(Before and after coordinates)
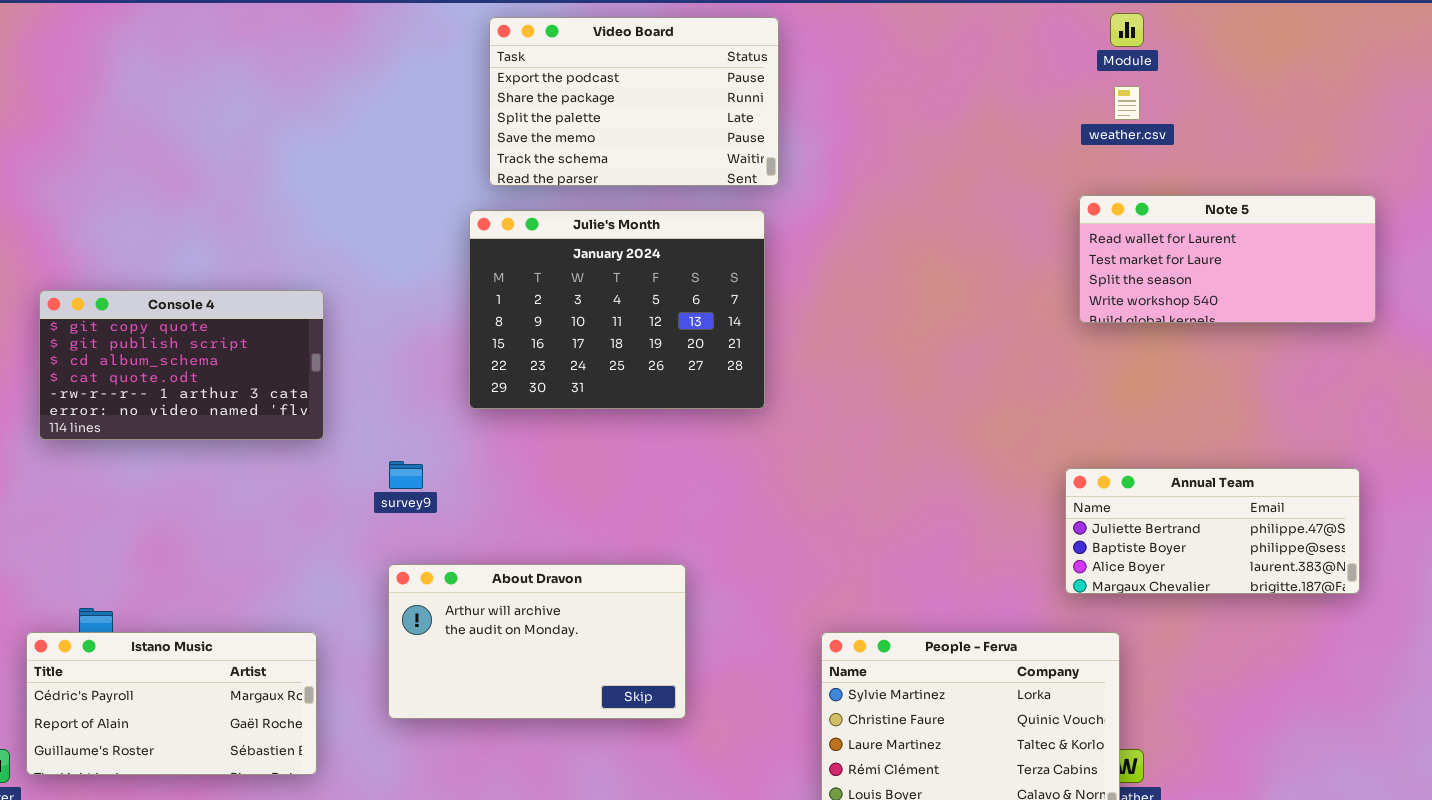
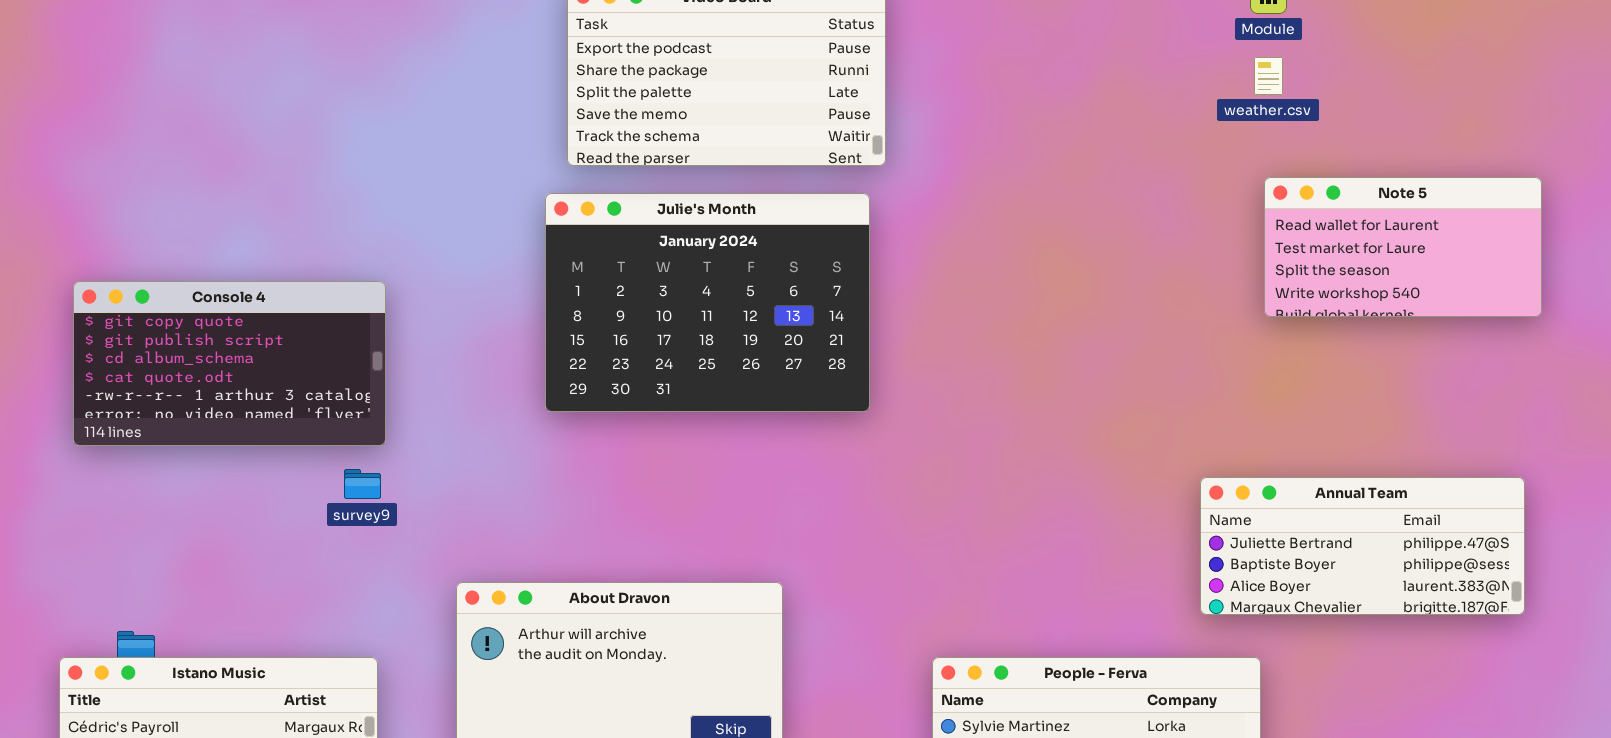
Note 5: [1079,195,1376,323] -> [1264,177,1542,317], resized
survey9: [389,461,423,489] -> [344,469,381,499], moved

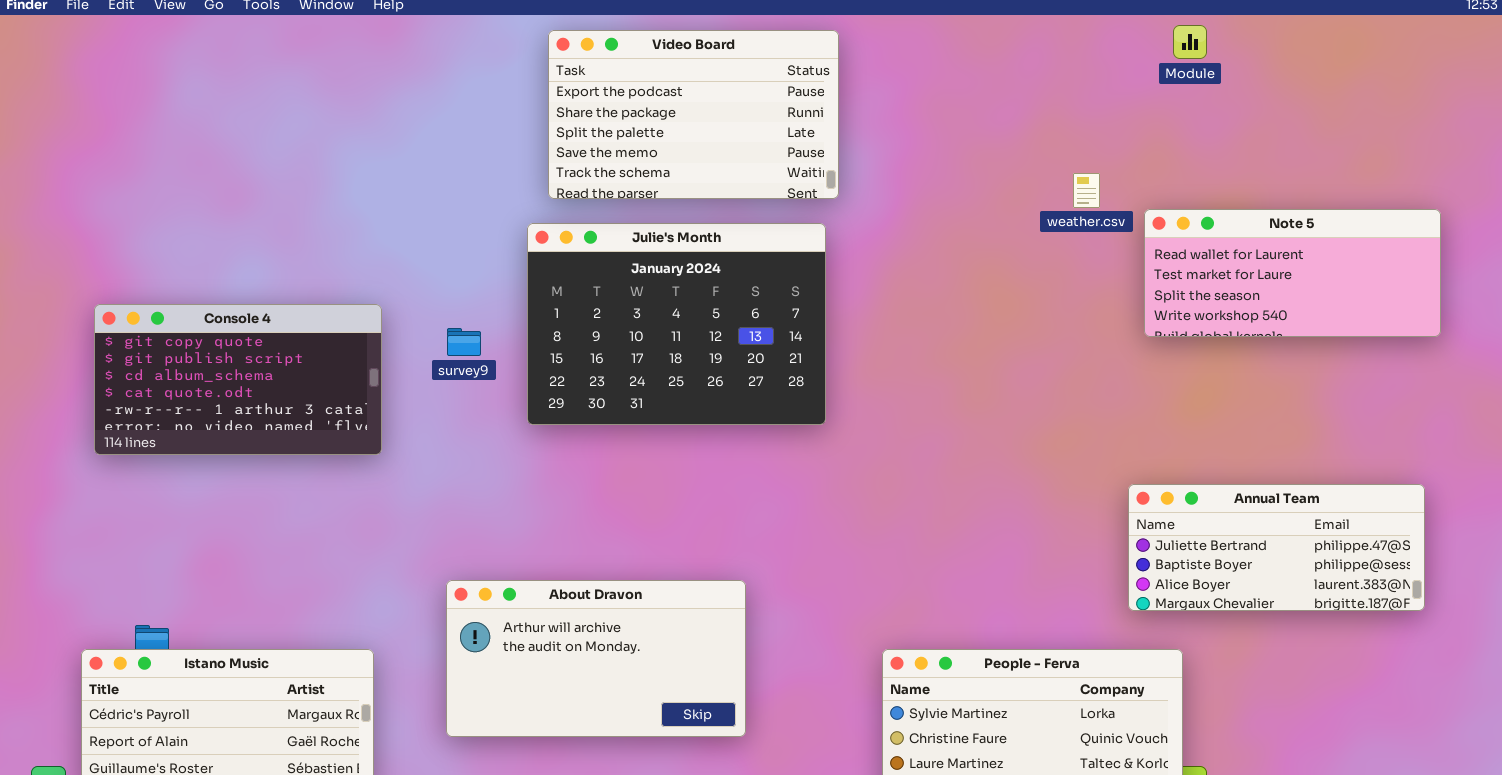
weather.csv: [1254,57,1283,95] -> [1073,173,1100,208], moved
Note 5: [1264,177,1542,317] -> [1144,209,1441,337], resized
survey9: [344,469,381,499] -> [447,328,481,356], moved

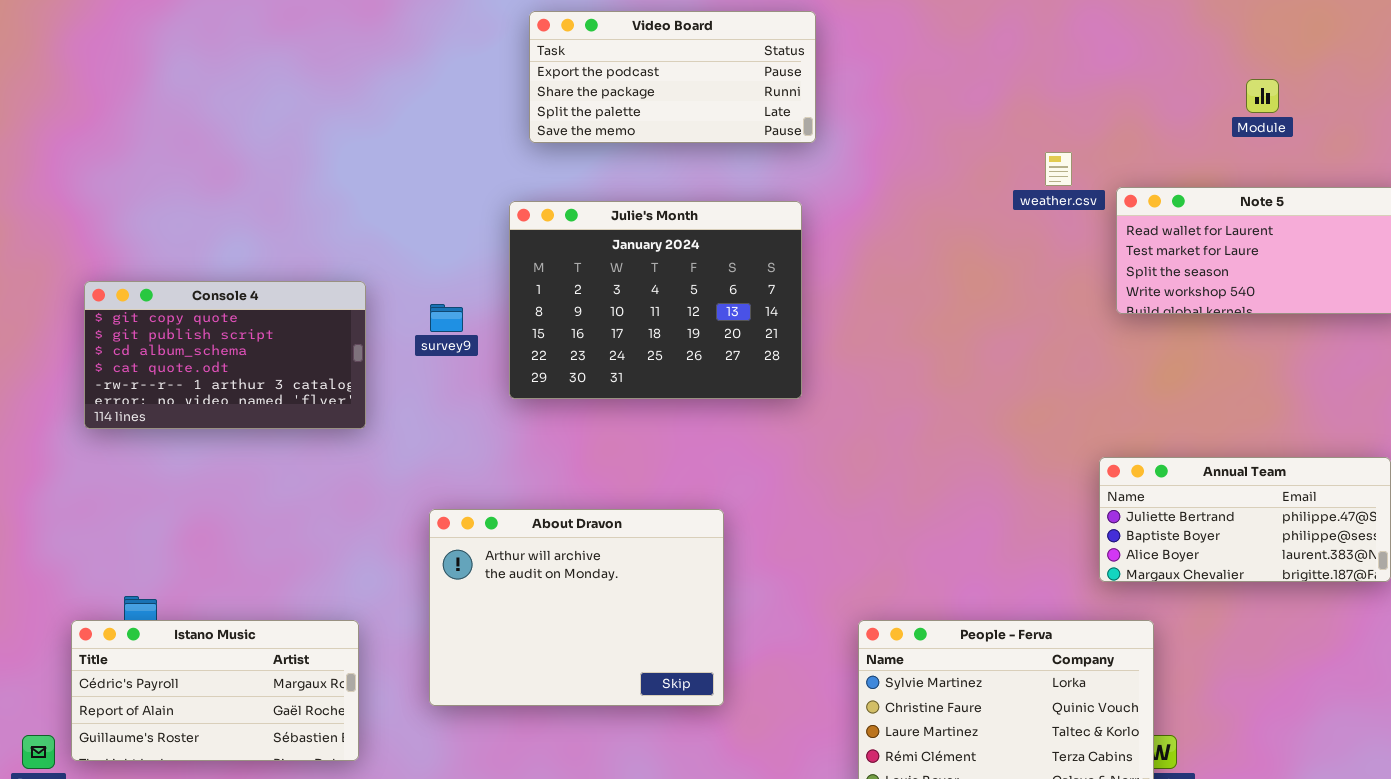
Module: [1173,25,1207,59] -> [1246,79,1279,113], moved
Video Board: [548,30,839,199] -> [529,11,816,143], resized
About Dravon: [446,580,746,737] -> [429,509,724,706], resized

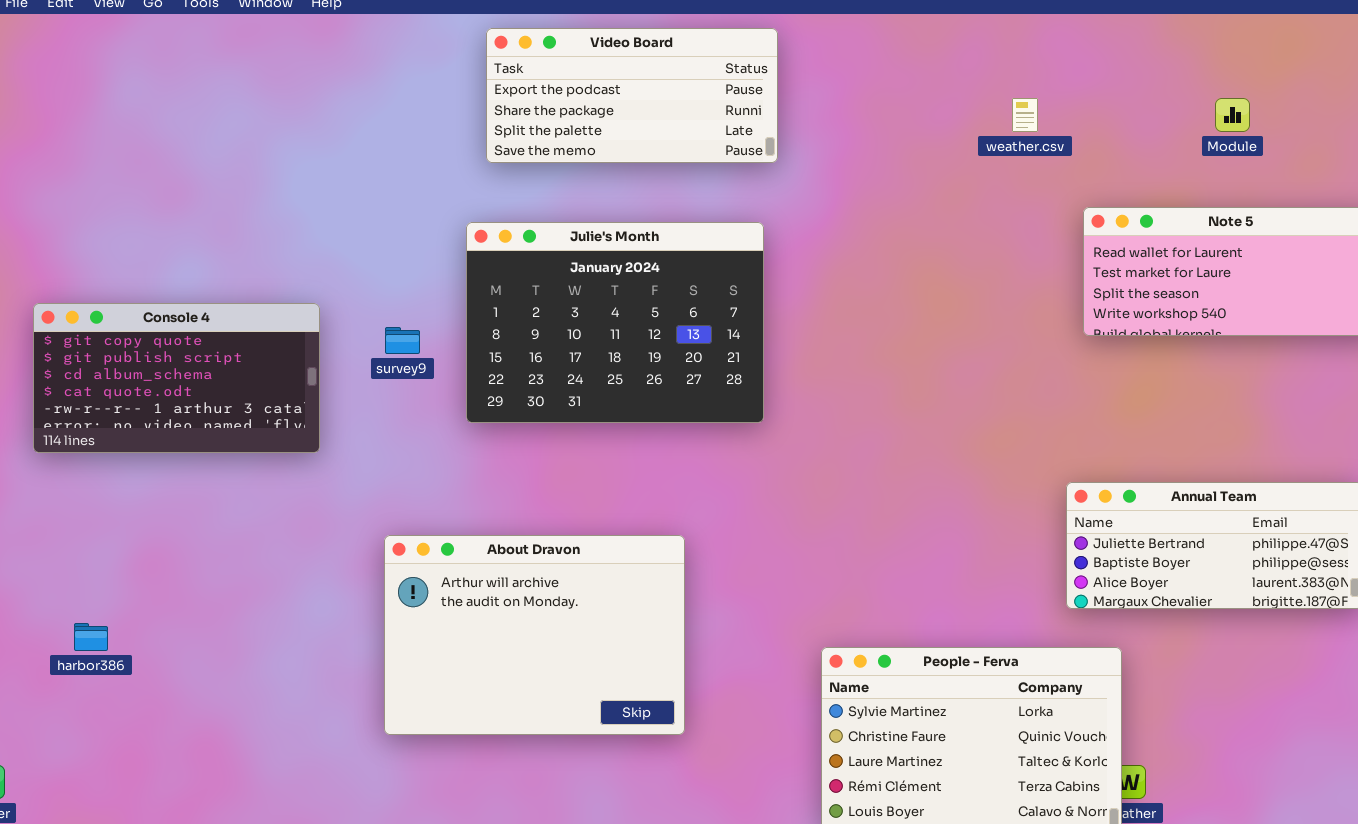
weather.csv: [1045,152,1072,186] -> [1012,98,1038,132], moved
Istano Music: [71,620,359,761] -> none, closed

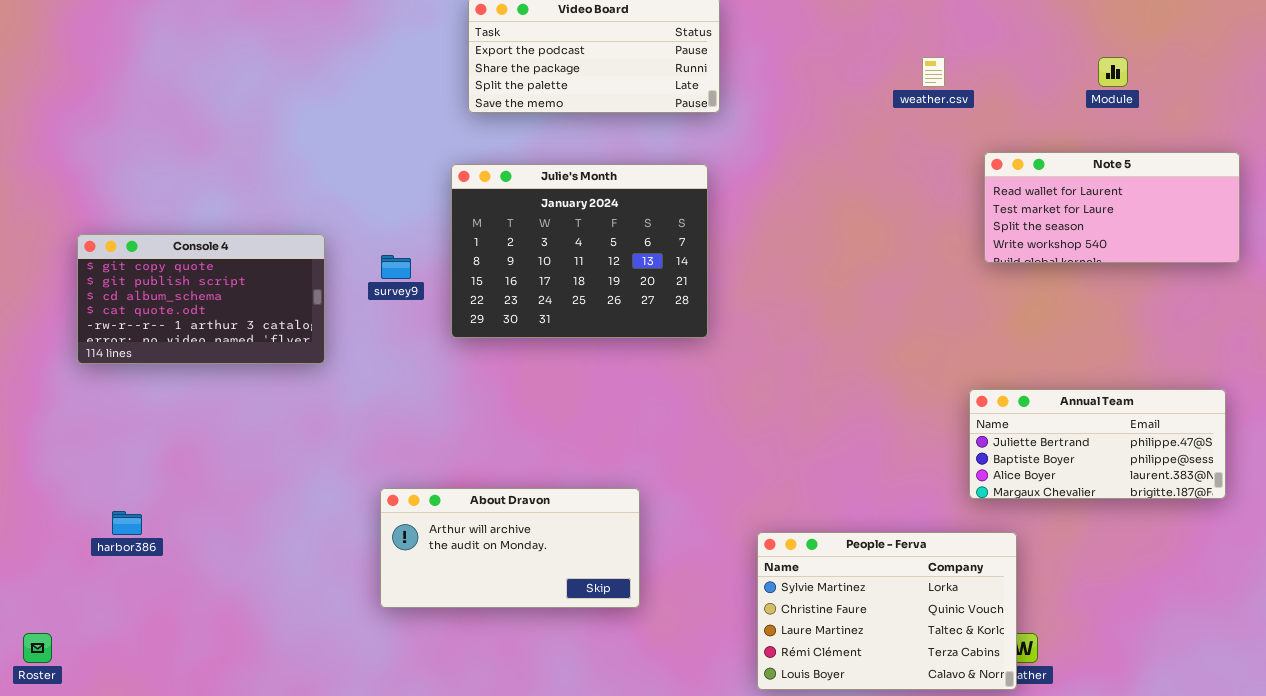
About Dravon: [384,535,685,735] -> [380,488,640,608], resized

◆ Exercise directions ◆
The copy should start at the line that contains "weather.csv: [1254,57,1283,95] ->", end at the last line of the entries above, and match each line exactly, with pictures dropped.

◆ Your solution ◆
weather.csv: [1254,57,1283,95] -> [1073,173,1100,208], moved
Note 5: [1264,177,1542,317] -> [1144,209,1441,337], resized
survey9: [344,469,381,499] -> [447,328,481,356], moved

Module: [1173,25,1207,59] -> [1246,79,1279,113], moved
Video Board: [548,30,839,199] -> [529,11,816,143], resized
About Dravon: [446,580,746,737] -> [429,509,724,706], resized

weather.csv: [1045,152,1072,186] -> [1012,98,1038,132], moved
Istano Music: [71,620,359,761] -> none, closed

About Dravon: [384,535,685,735] -> [380,488,640,608], resized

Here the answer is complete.